Activity:
Give the listing below again exactly, but without any of its pictures.

Data segment:
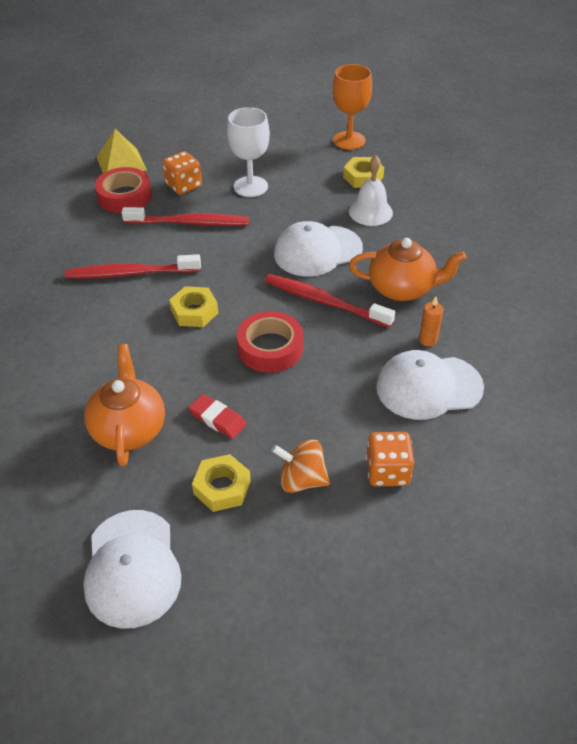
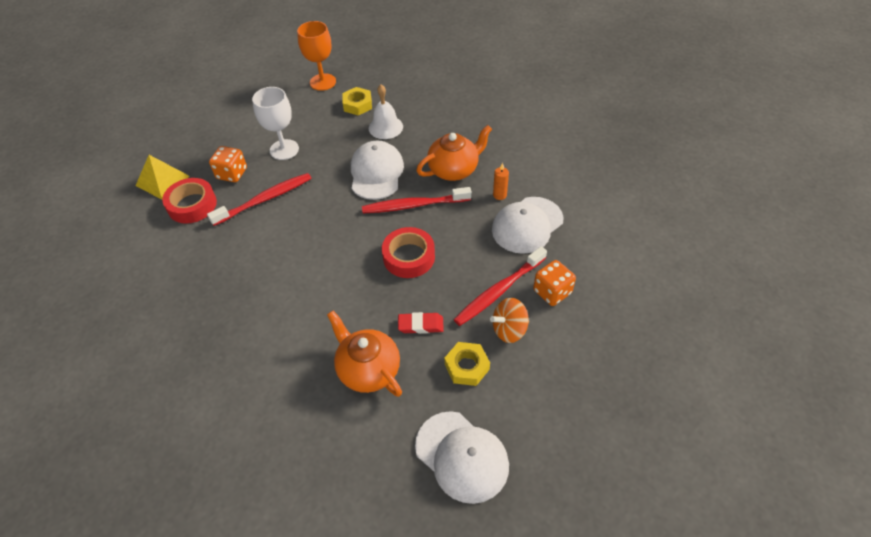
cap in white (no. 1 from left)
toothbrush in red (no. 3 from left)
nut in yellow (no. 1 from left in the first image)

Exercise result:
cap in white (no. 1 from left)
toothbrush in red (no. 3 from left)
nut in yellow (no. 1 from left in the first image)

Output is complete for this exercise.